- **GOAL OF THE EXERCISE**
Begin at the line below that has "(442, 332) = (255, 444): pink". Stop after the line that has "(150, 175) = (481, 92): orange", repeating each line exactly and leaving out the pictures.

- **INPUT DATA**
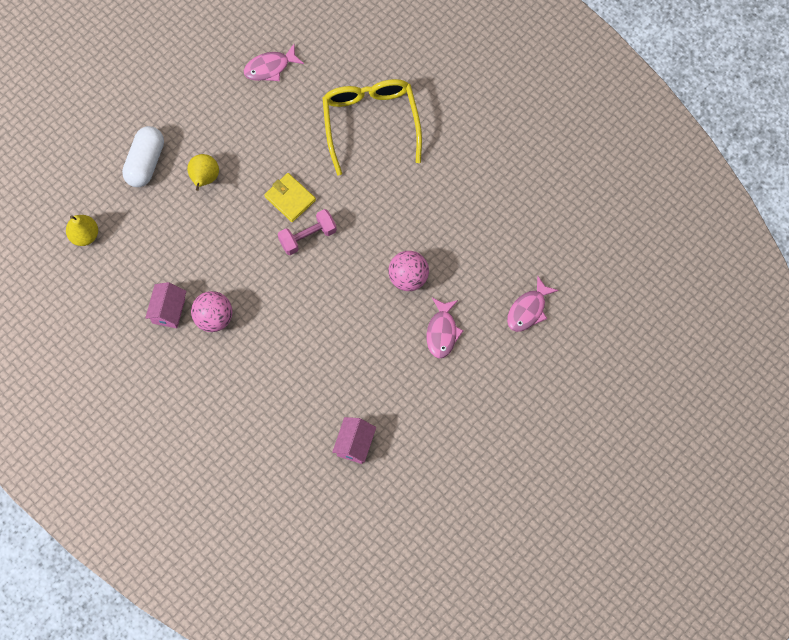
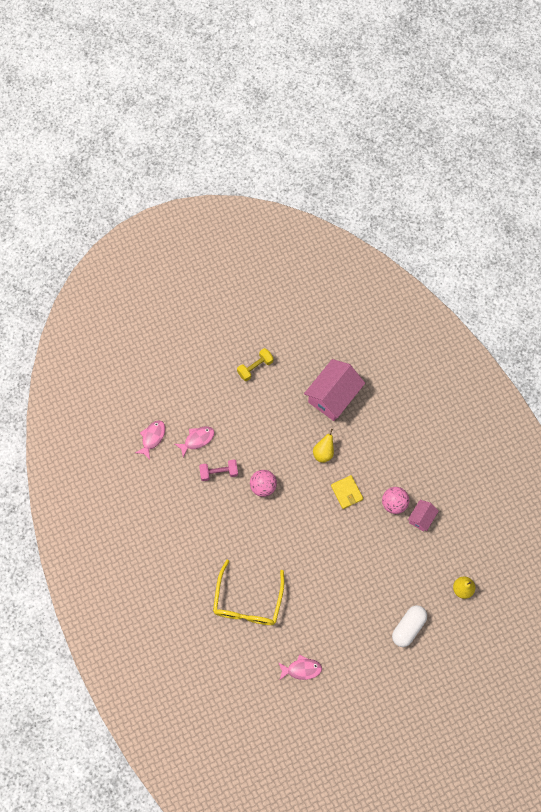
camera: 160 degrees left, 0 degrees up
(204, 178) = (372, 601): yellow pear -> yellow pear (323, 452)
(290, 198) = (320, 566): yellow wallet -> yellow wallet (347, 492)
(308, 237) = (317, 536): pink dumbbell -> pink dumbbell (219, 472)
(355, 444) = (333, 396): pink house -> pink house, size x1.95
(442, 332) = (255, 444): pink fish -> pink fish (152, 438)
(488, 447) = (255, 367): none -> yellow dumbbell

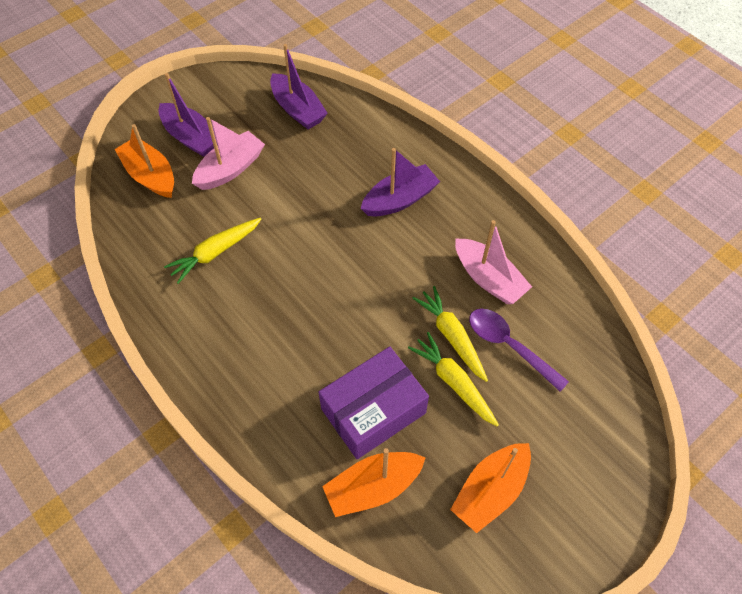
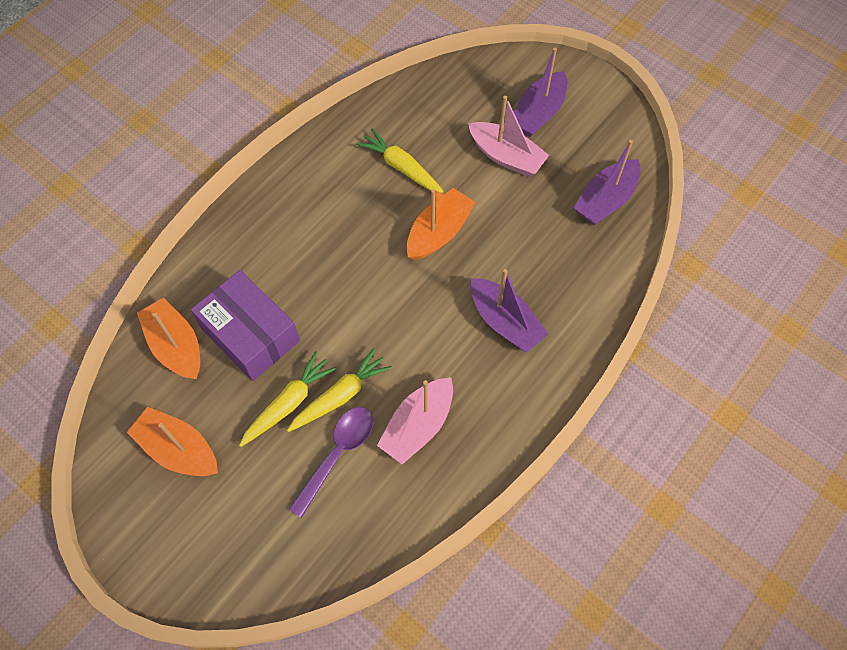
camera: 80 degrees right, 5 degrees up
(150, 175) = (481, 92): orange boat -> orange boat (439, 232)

==

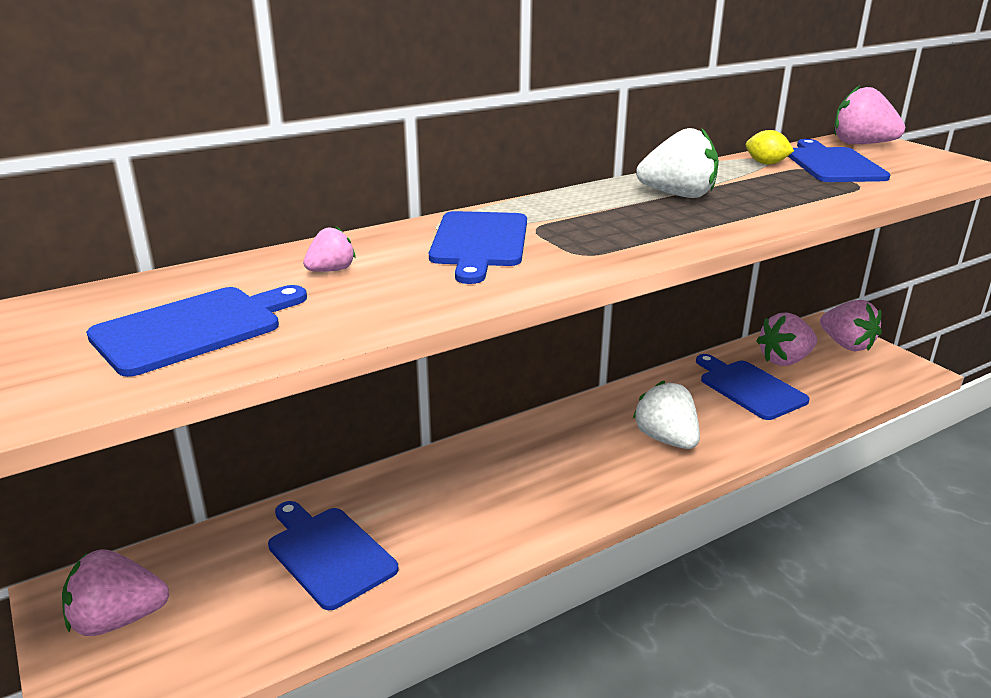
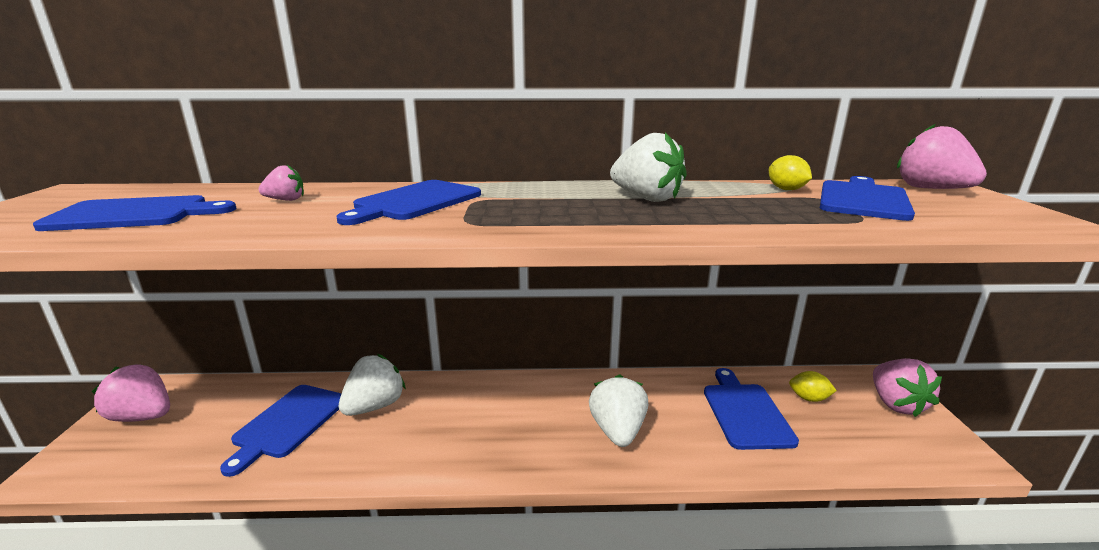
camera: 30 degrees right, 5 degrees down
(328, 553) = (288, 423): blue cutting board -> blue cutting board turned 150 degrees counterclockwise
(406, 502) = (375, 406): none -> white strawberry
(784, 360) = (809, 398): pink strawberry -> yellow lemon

- **SOLUTION FOR THIS TASK**
(442, 332) = (255, 444): pink fish -> pink fish (152, 438)
(488, 447) = (255, 367): none -> yellow dumbbell

camera: 80 degrees right, 5 degrees up
(150, 175) = (481, 92): orange boat -> orange boat (439, 232)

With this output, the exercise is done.